Data section:
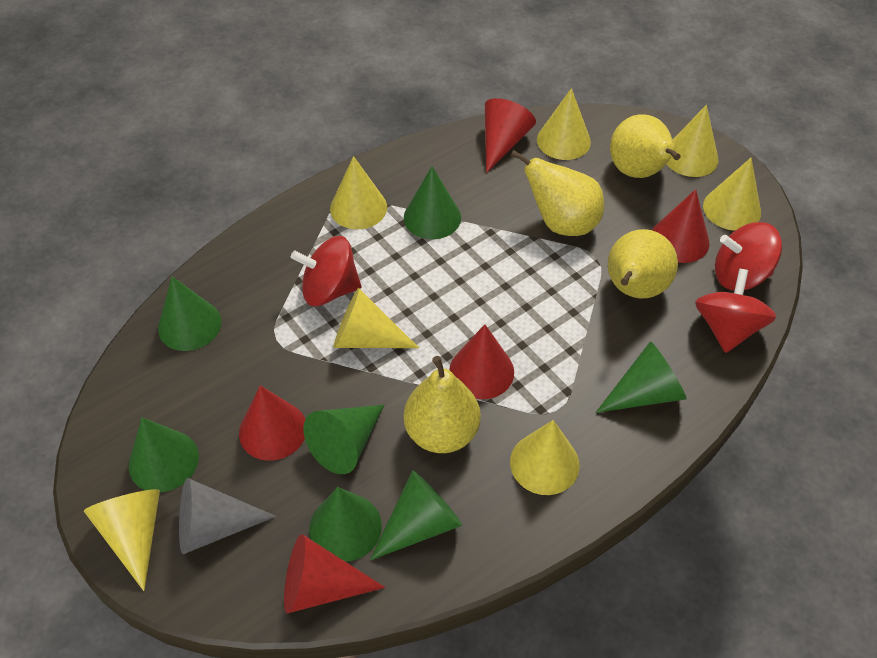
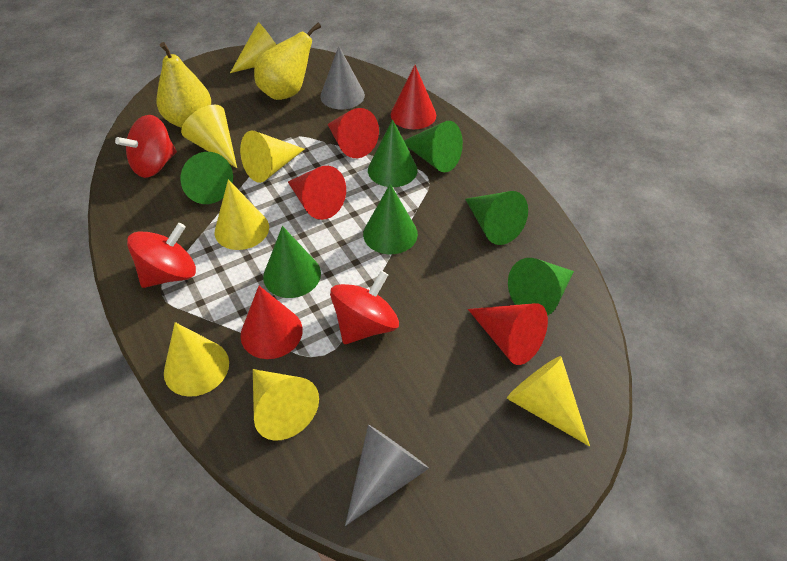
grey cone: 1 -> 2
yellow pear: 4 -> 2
* * *
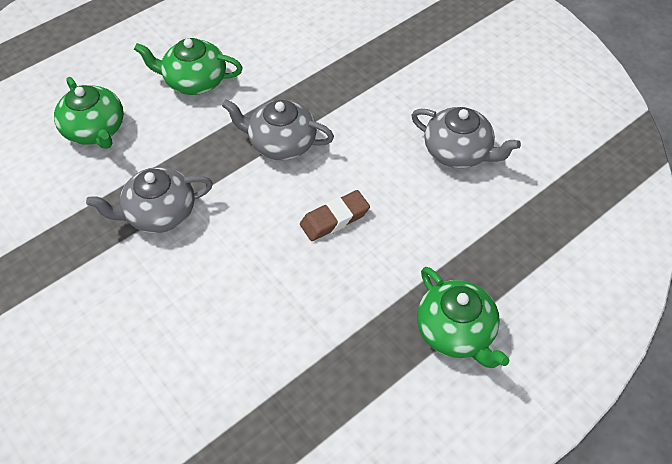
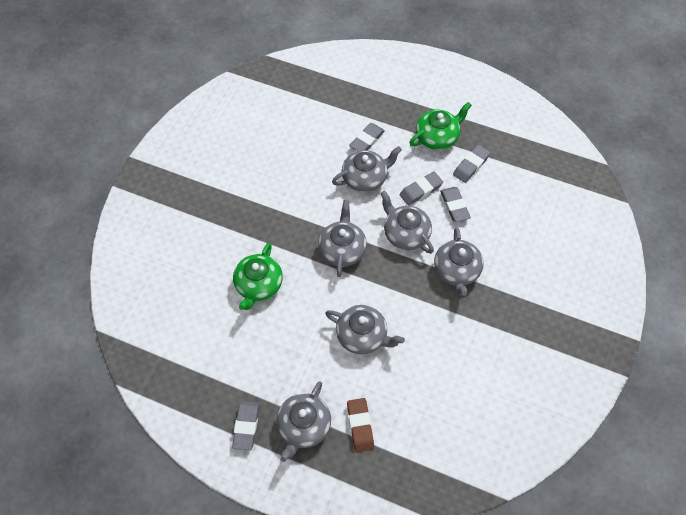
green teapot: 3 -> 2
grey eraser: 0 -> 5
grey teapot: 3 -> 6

Directions: Extract all lines of the records above that include "grey".

Task response:
grey cone: 1 -> 2
grey eraser: 0 -> 5
grey teapot: 3 -> 6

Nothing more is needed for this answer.